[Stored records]
----------

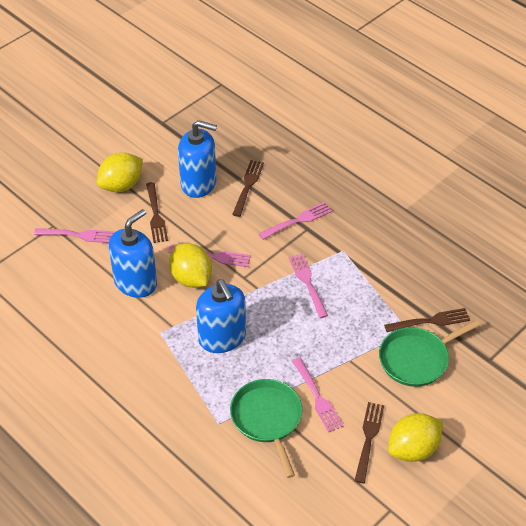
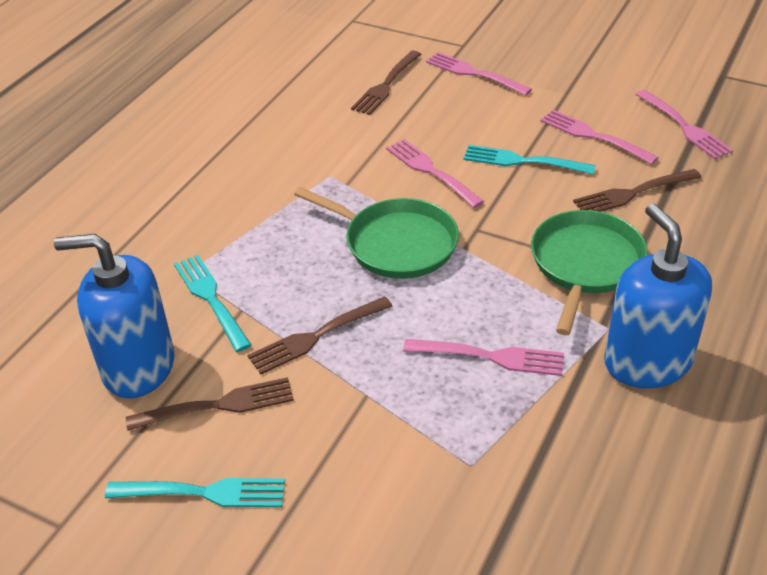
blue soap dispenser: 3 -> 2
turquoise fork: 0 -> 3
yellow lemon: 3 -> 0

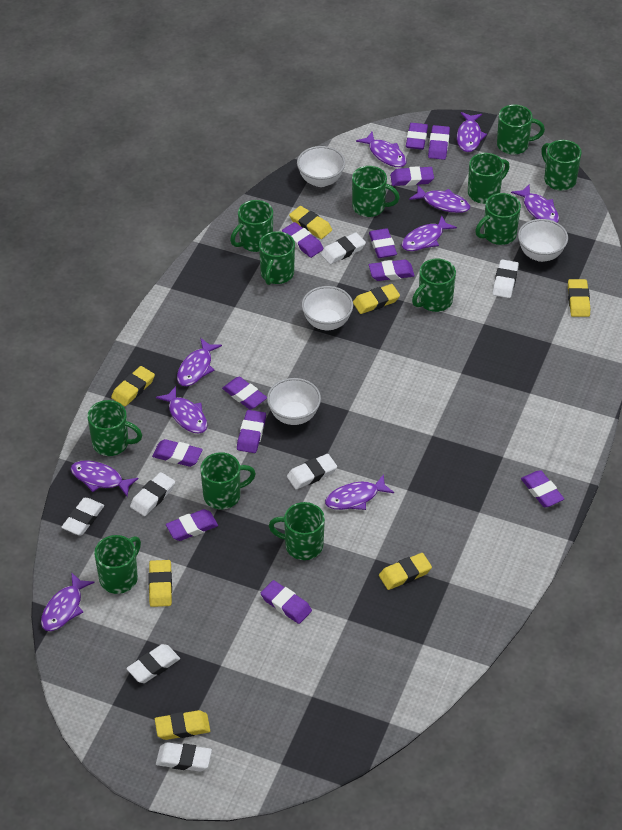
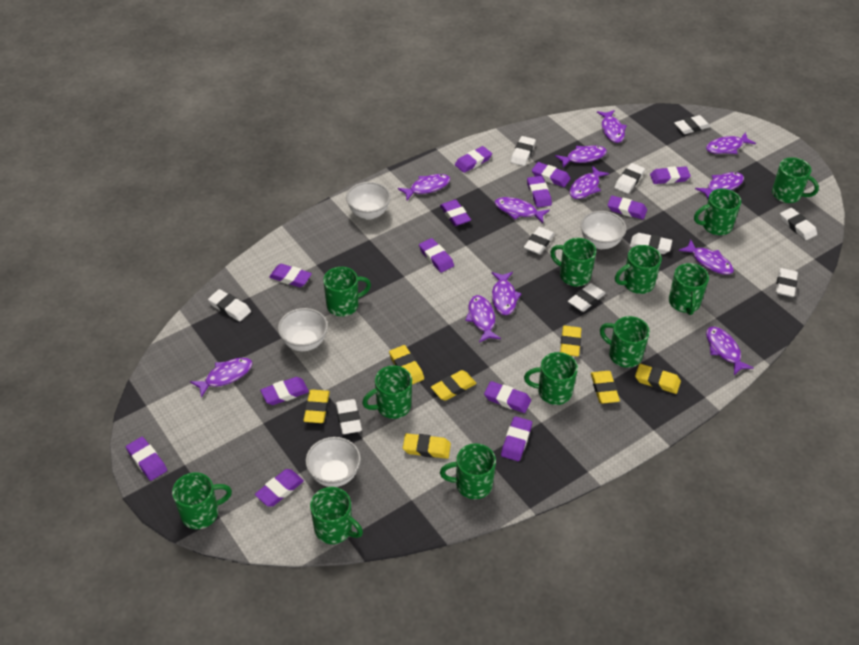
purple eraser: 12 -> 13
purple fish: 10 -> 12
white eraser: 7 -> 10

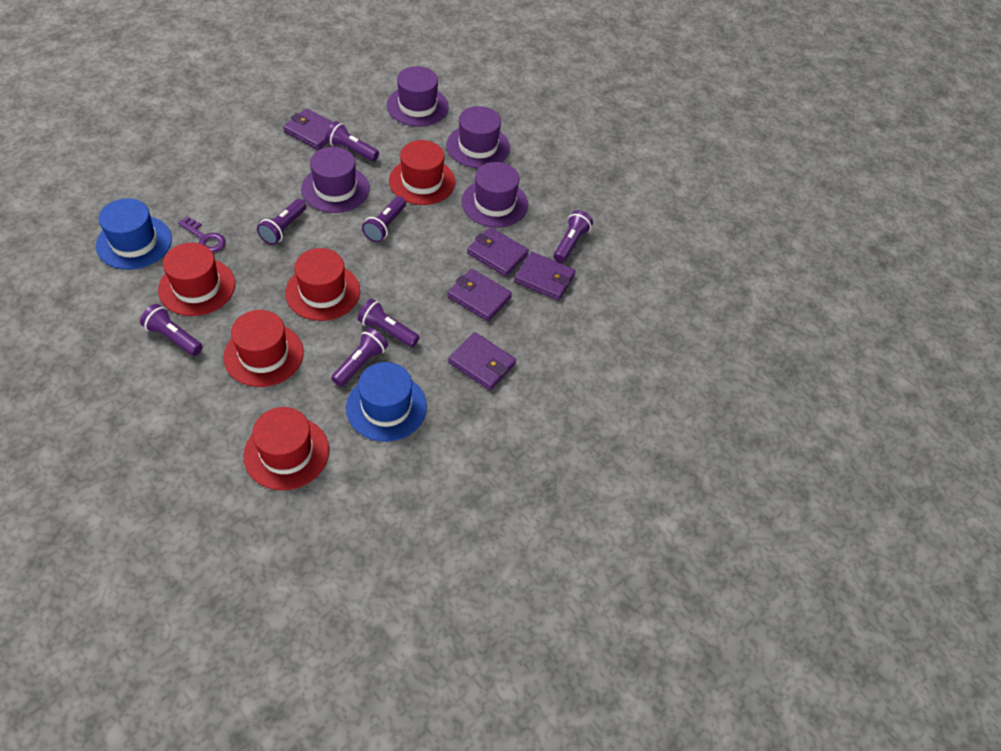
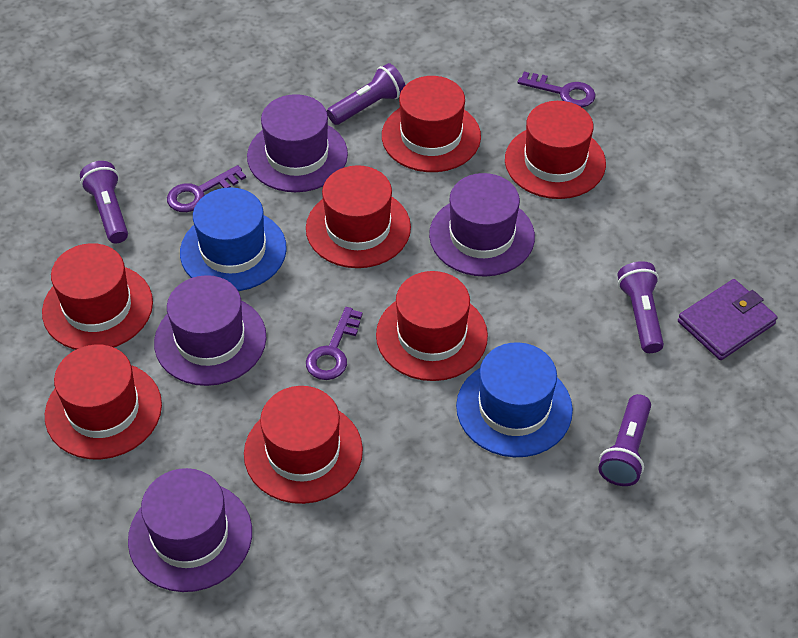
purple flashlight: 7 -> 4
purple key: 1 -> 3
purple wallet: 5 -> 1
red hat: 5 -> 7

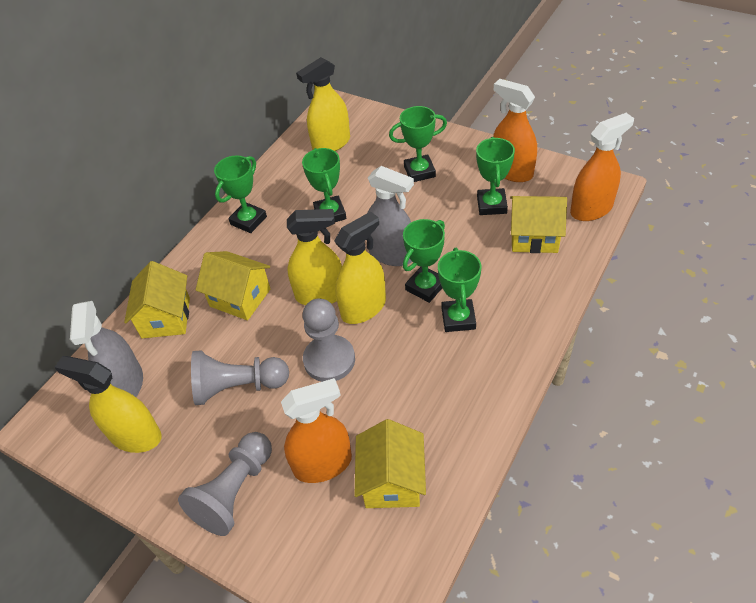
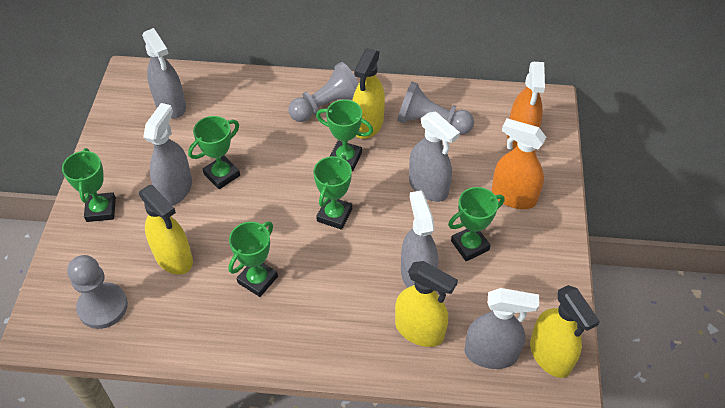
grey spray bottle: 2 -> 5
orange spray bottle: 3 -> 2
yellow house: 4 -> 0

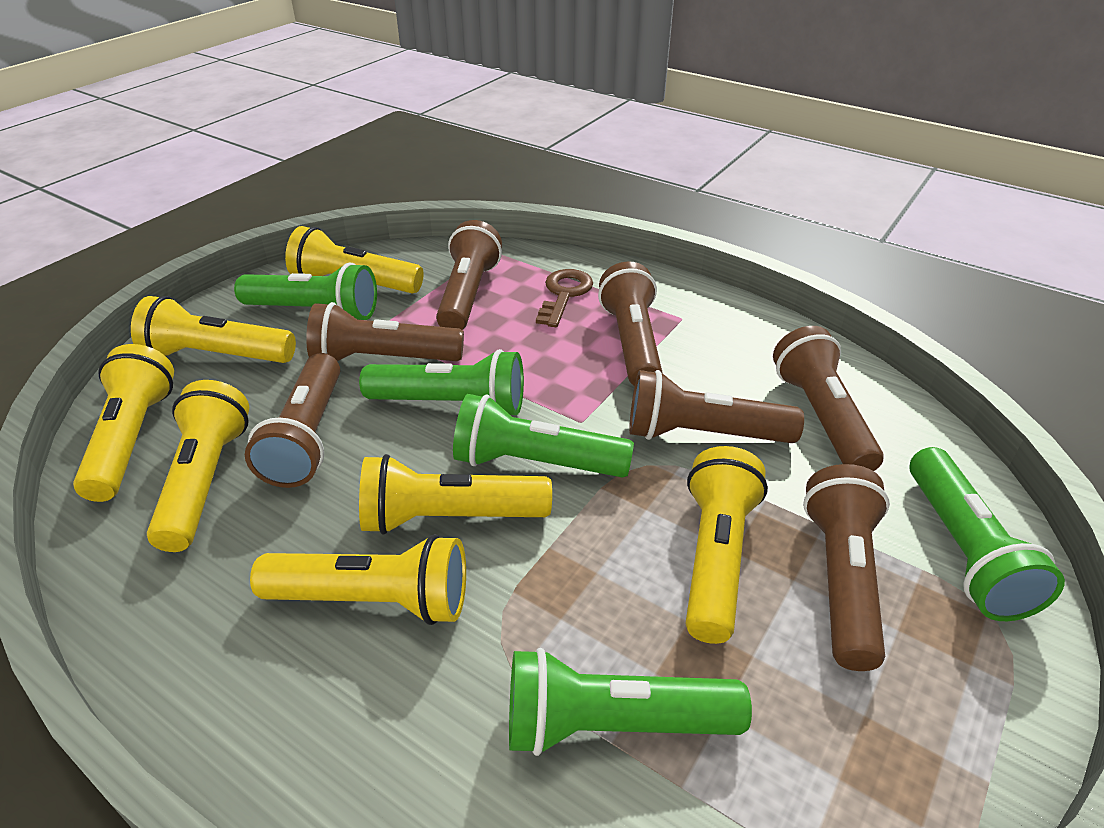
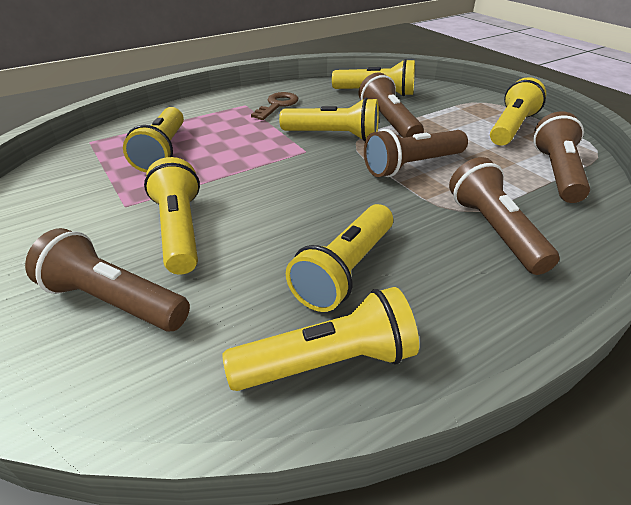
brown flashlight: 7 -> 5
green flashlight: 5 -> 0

----------

(TASK BRIEF):
Repeat exactly the lines above, from the line containing "white eraser: 7 -> 10" through the last line of the records, inclusive; omit any pictures.

(RESPONSE AREA):
white eraser: 7 -> 10

purple flashlight: 7 -> 4
purple key: 1 -> 3
purple wallet: 5 -> 1
red hat: 5 -> 7

grey spray bottle: 2 -> 5
orange spray bottle: 3 -> 2
yellow house: 4 -> 0

brown flashlight: 7 -> 5
green flashlight: 5 -> 0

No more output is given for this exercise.